SOURCE MATERIAL:
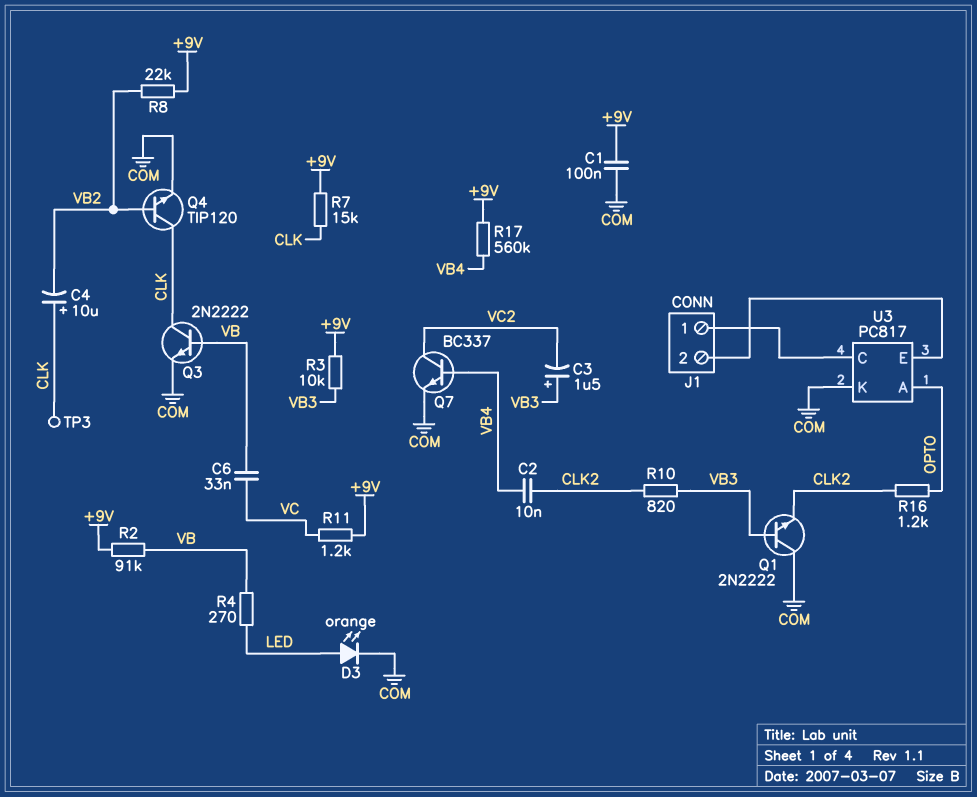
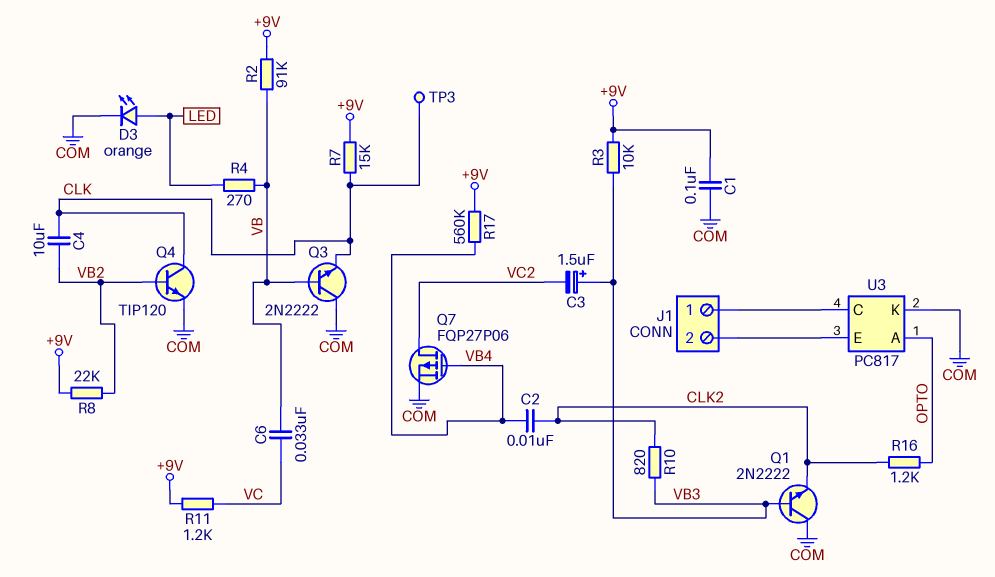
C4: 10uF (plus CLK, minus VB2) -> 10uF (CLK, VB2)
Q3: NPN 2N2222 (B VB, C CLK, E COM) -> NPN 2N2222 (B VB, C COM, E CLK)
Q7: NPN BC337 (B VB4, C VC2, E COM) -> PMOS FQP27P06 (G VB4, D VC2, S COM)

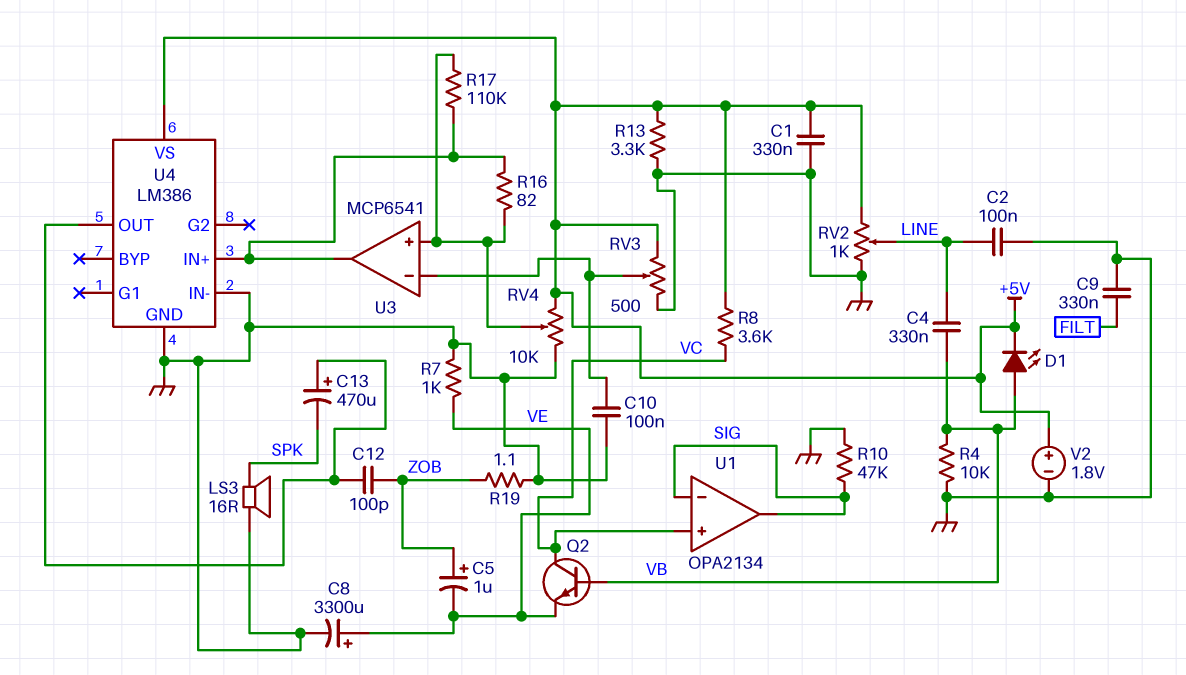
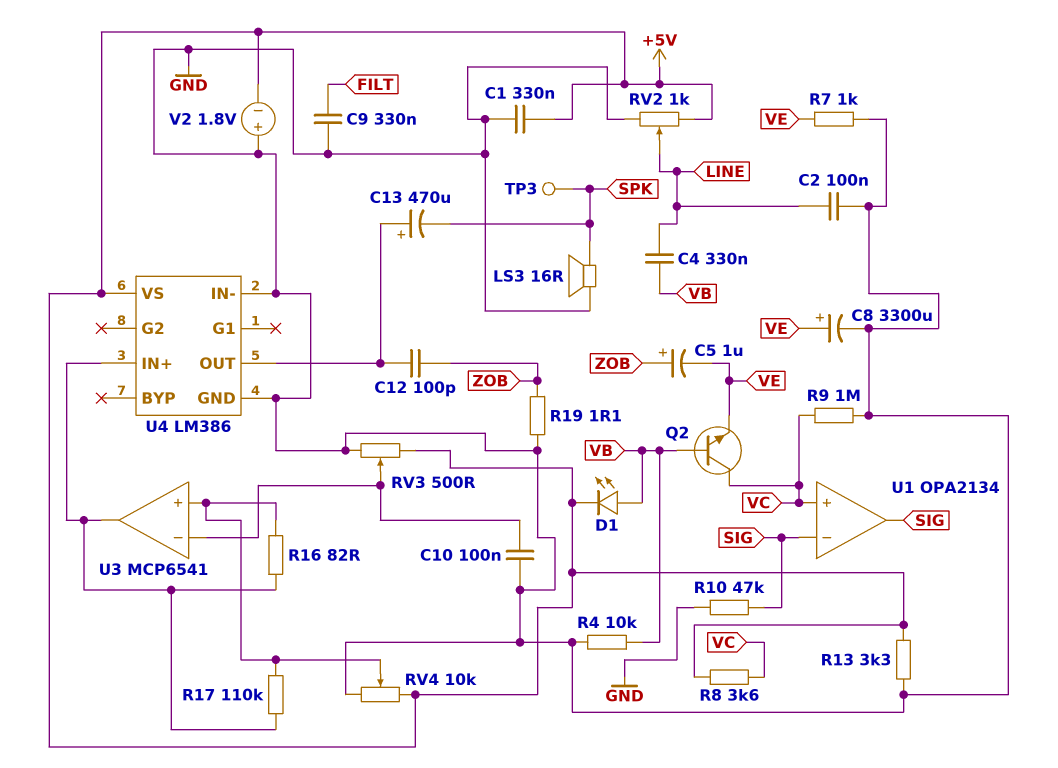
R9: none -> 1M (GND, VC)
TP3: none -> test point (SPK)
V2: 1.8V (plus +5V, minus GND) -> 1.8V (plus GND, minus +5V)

* * *

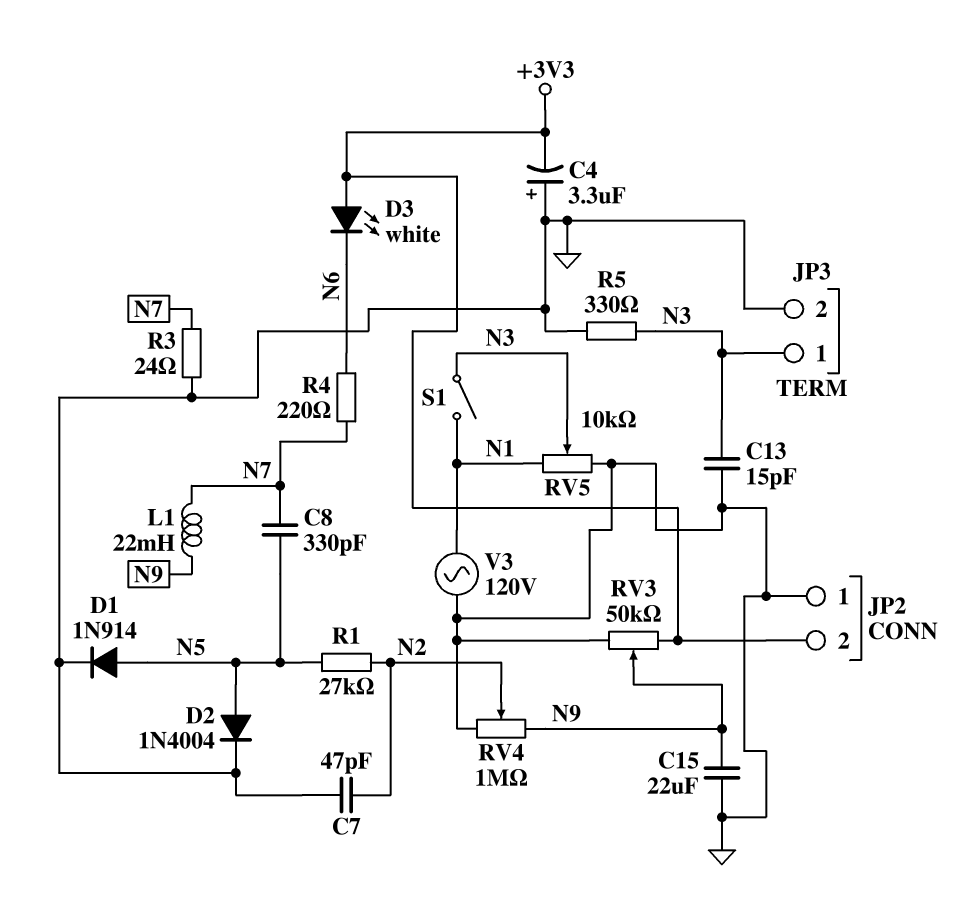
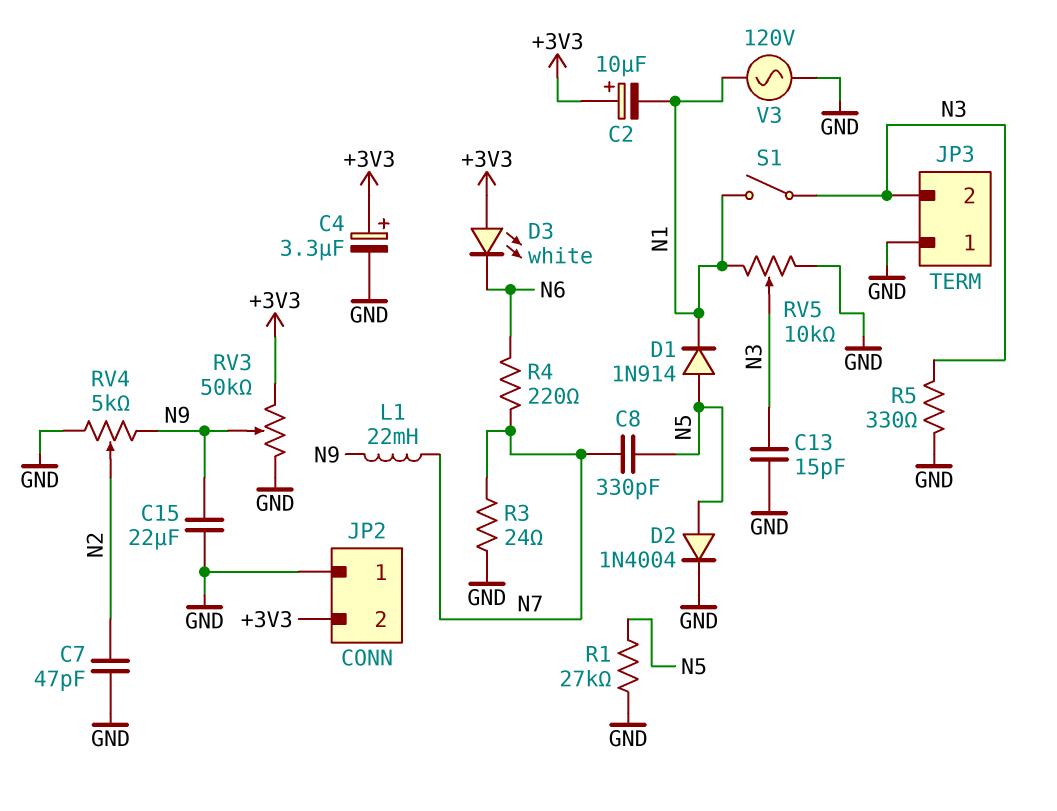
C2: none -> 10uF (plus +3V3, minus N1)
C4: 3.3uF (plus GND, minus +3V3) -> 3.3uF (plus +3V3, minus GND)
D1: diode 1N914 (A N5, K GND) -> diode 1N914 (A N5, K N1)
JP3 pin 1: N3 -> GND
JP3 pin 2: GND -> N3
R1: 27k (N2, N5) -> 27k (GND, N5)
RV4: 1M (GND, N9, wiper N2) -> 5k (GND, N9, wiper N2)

==

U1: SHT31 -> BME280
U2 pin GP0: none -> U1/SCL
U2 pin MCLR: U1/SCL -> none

AIM OF THE TASK: Look above for the line with "C4: 10uF (plus" and the line with "V2: 1.8V (plus", then copy them and all lines in between exactly as written, and only those, without any pictures.

ANSWER BOX:
C4: 10uF (plus CLK, minus VB2) -> 10uF (CLK, VB2)
Q3: NPN 2N2222 (B VB, C CLK, E COM) -> NPN 2N2222 (B VB, C COM, E CLK)
Q7: NPN BC337 (B VB4, C VC2, E COM) -> PMOS FQP27P06 (G VB4, D VC2, S COM)

R9: none -> 1M (GND, VC)
TP3: none -> test point (SPK)
V2: 1.8V (plus +5V, minus GND) -> 1.8V (plus GND, minus +5V)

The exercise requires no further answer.